■ **Spatial reasoning data**
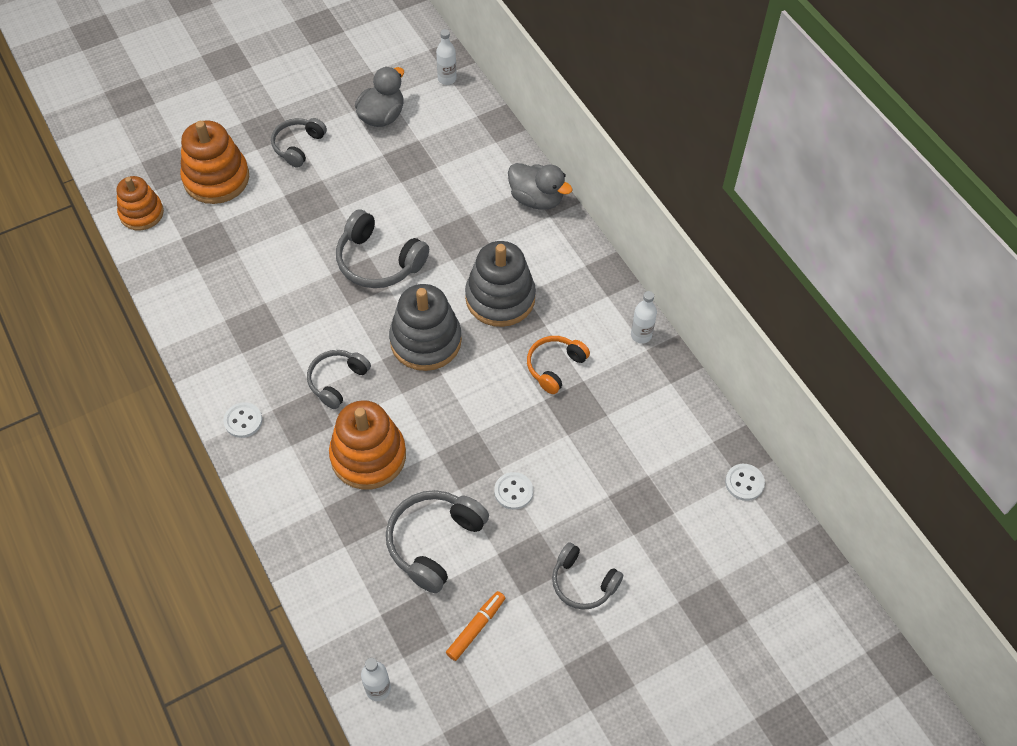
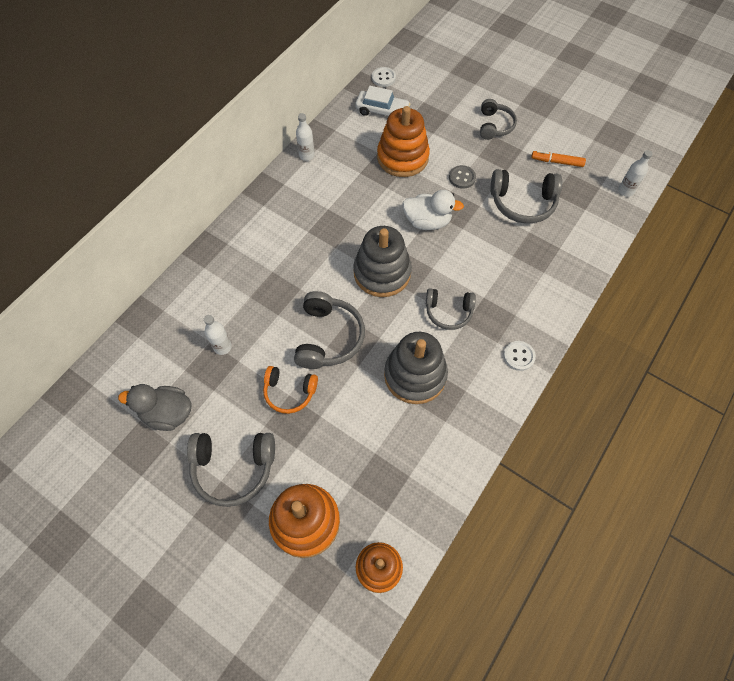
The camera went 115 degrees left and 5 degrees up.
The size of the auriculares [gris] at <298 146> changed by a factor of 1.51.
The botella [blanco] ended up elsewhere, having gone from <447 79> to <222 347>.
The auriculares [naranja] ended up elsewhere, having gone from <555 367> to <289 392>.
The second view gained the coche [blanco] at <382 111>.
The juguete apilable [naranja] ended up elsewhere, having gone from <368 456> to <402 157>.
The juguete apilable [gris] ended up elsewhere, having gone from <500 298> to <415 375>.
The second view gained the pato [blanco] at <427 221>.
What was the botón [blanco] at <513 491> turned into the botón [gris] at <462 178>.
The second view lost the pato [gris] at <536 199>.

■ **TASK TO CARRY OUT**
Within the lines above, find those holding the word "gained" and copy them.

■ **TASK RESPONSE**
The second view gained the coche [blanco] at <382 111>.
The second view gained the pato [blanco] at <427 221>.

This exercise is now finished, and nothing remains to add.